GIVEN ENTRIES:
▽

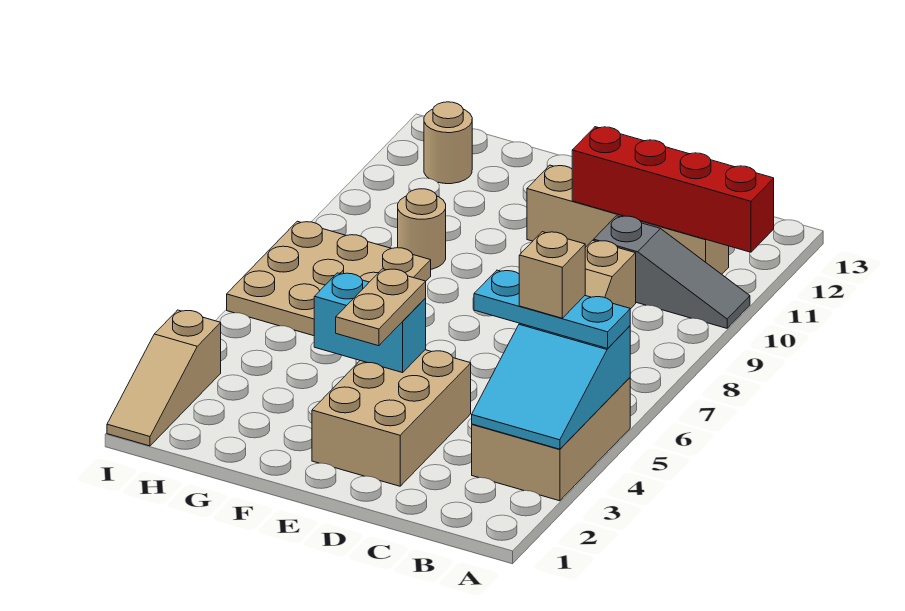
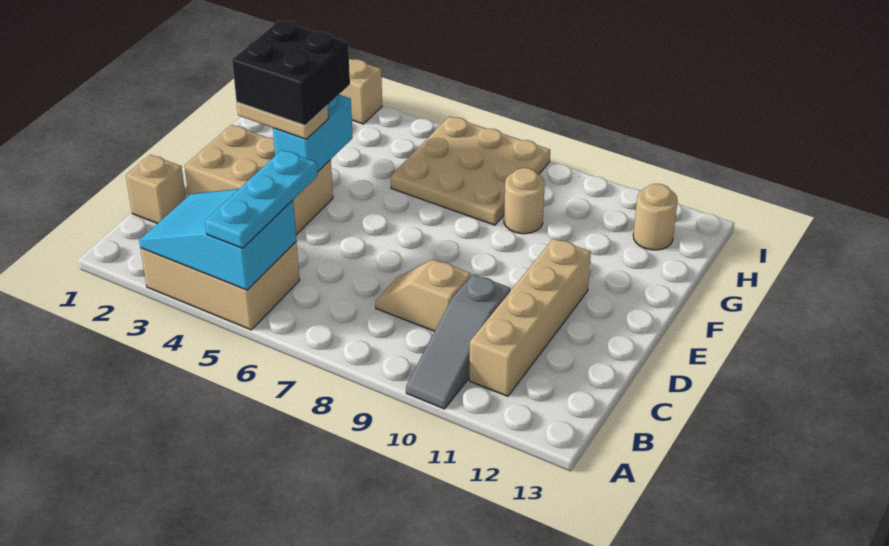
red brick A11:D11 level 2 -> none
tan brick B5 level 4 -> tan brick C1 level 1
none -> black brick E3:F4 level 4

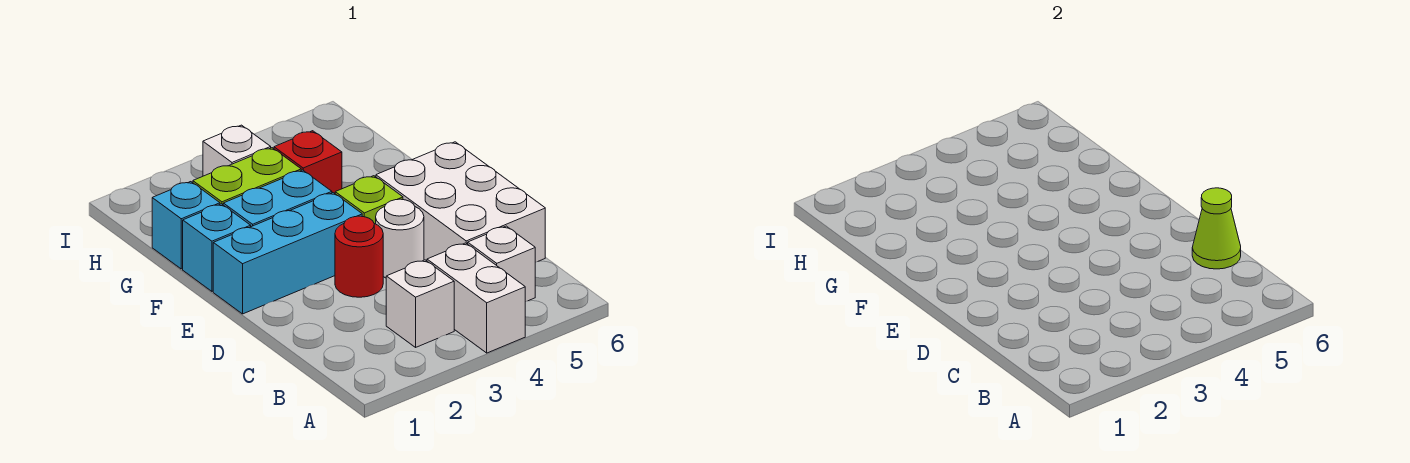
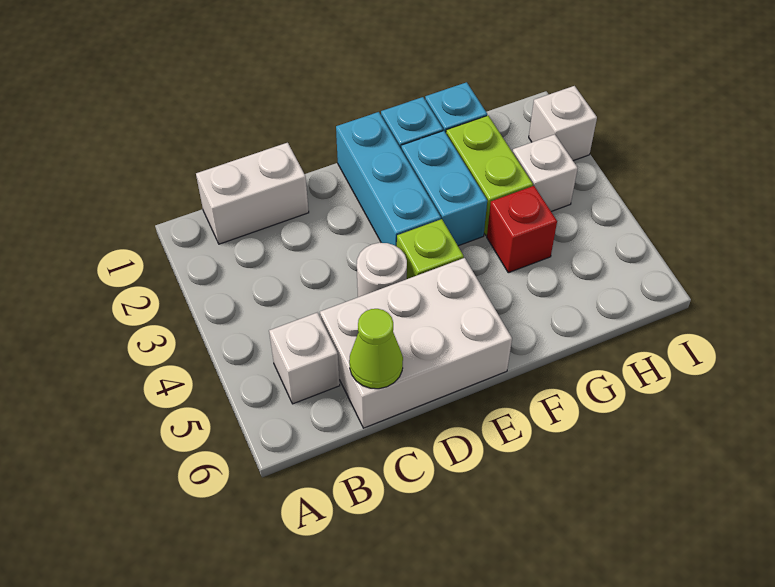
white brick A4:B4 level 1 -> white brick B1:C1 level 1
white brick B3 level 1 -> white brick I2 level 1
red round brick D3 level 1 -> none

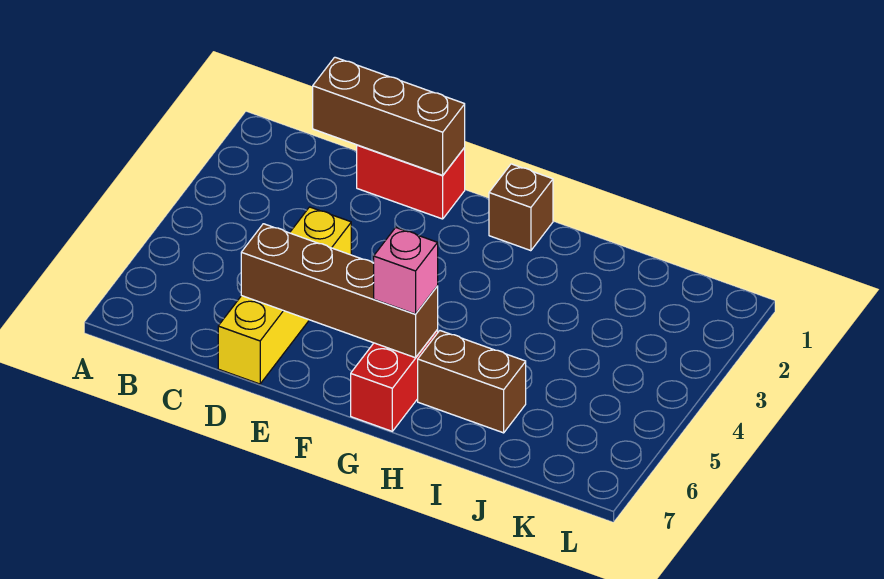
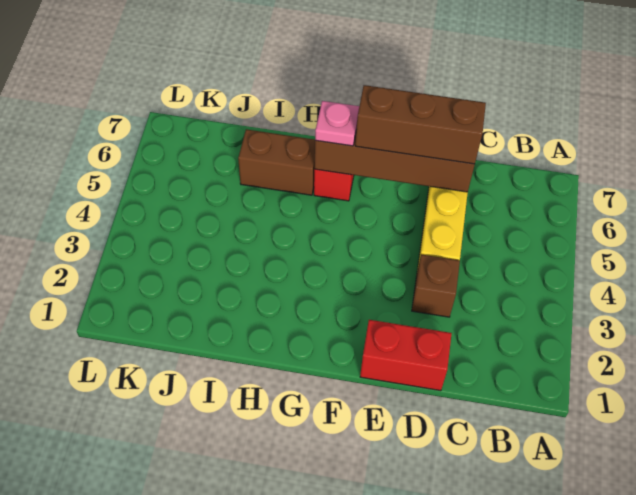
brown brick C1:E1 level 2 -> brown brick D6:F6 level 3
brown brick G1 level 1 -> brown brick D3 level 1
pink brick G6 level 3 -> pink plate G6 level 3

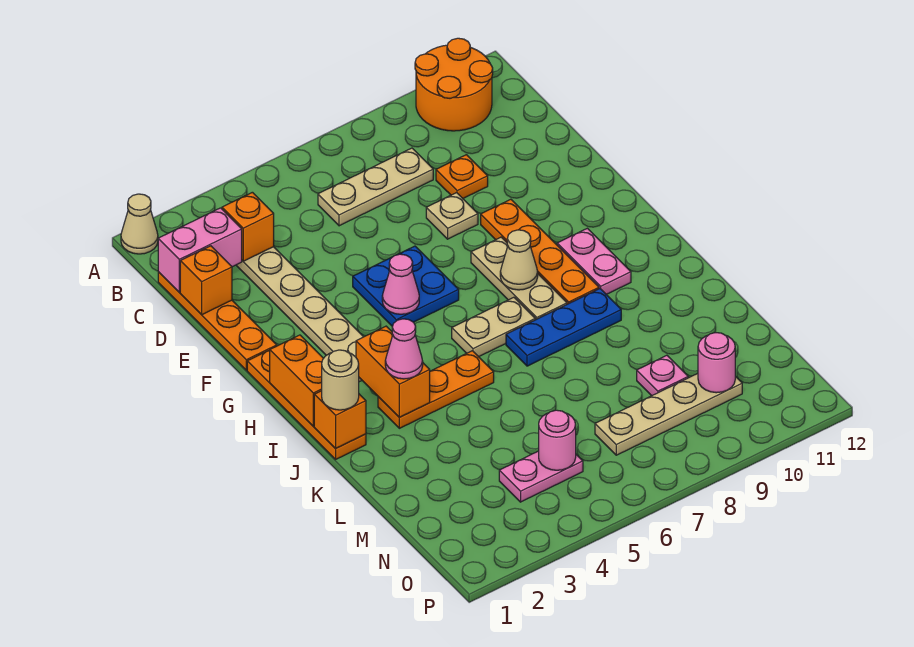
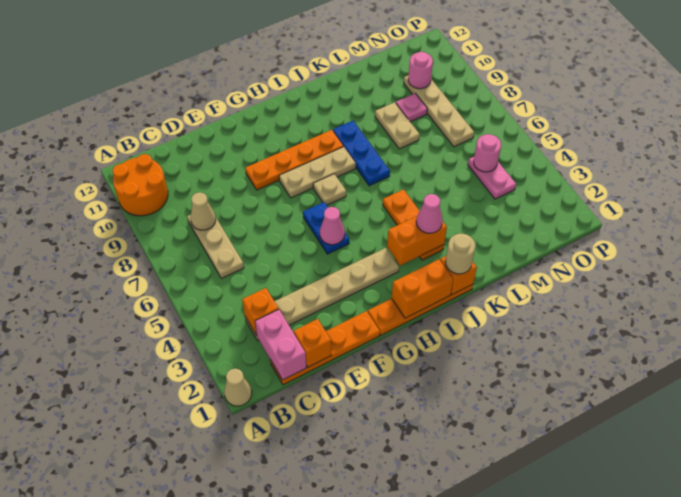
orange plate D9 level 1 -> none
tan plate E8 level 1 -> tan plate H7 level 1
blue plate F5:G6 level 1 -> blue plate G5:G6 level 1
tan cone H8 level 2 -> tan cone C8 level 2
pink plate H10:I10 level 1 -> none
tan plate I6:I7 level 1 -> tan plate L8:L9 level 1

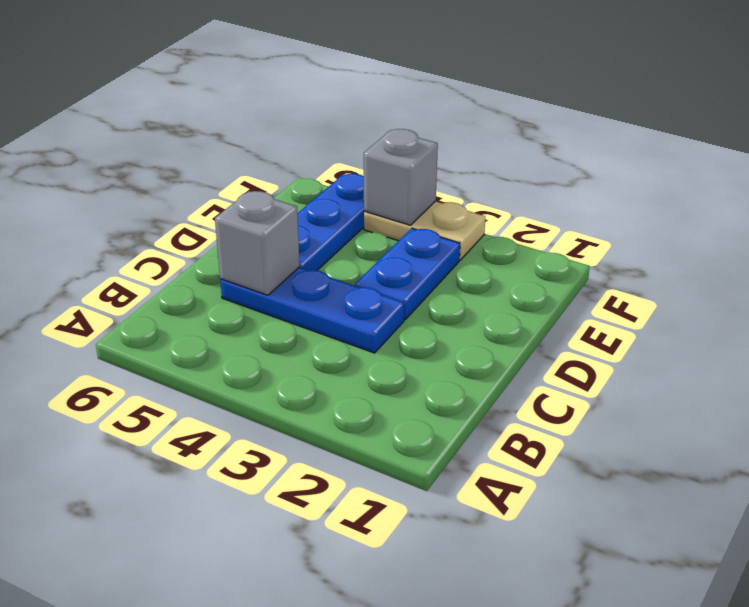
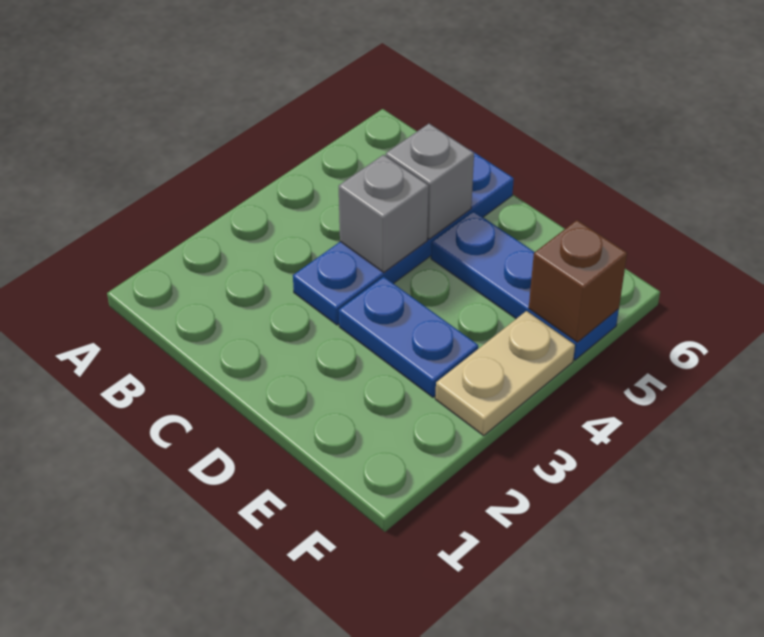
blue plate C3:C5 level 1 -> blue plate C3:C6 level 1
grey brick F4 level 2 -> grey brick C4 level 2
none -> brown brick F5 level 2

△

ASSIGNMENT: The listing should be transcribed in full, exactly, and without its pictures.

SOLUTION FOR THIS EXERCISE:
red brick A11:D11 level 2 -> none
tan brick B5 level 4 -> tan brick C1 level 1
none -> black brick E3:F4 level 4

white brick A4:B4 level 1 -> white brick B1:C1 level 1
white brick B3 level 1 -> white brick I2 level 1
red round brick D3 level 1 -> none

brown brick C1:E1 level 2 -> brown brick D6:F6 level 3
brown brick G1 level 1 -> brown brick D3 level 1
pink brick G6 level 3 -> pink plate G6 level 3

orange plate D9 level 1 -> none
tan plate E8 level 1 -> tan plate H7 level 1
blue plate F5:G6 level 1 -> blue plate G5:G6 level 1
tan cone H8 level 2 -> tan cone C8 level 2
pink plate H10:I10 level 1 -> none
tan plate I6:I7 level 1 -> tan plate L8:L9 level 1

blue plate C3:C5 level 1 -> blue plate C3:C6 level 1
grey brick F4 level 2 -> grey brick C4 level 2
none -> brown brick F5 level 2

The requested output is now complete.